Although the entries hold pictures, only their words are printed back, exactly as given.

————————

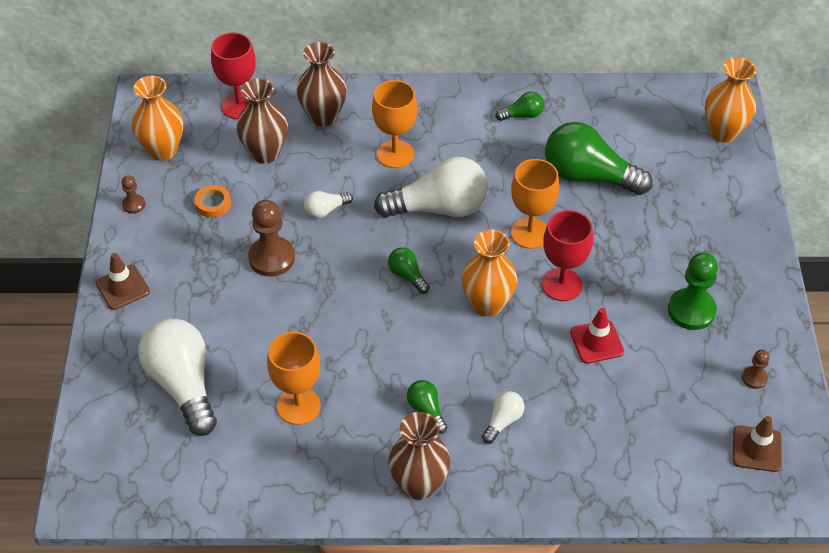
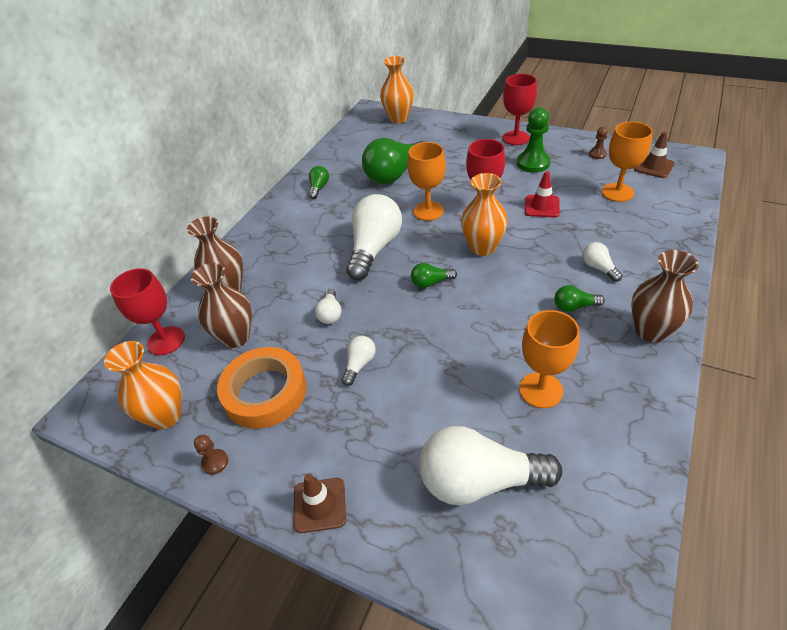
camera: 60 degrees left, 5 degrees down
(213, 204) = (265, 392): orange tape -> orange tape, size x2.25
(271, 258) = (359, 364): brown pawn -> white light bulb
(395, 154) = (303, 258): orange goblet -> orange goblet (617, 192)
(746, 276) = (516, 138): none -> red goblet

————————

## RESPONSE AREA
camera: 60 degrees left, 5 degrees down
(213, 204) = (265, 392): orange tape -> orange tape, size x2.25
(271, 258) = (359, 364): brown pawn -> white light bulb
(395, 154) = (303, 258): orange goblet -> orange goblet (617, 192)
(746, 276) = (516, 138): none -> red goblet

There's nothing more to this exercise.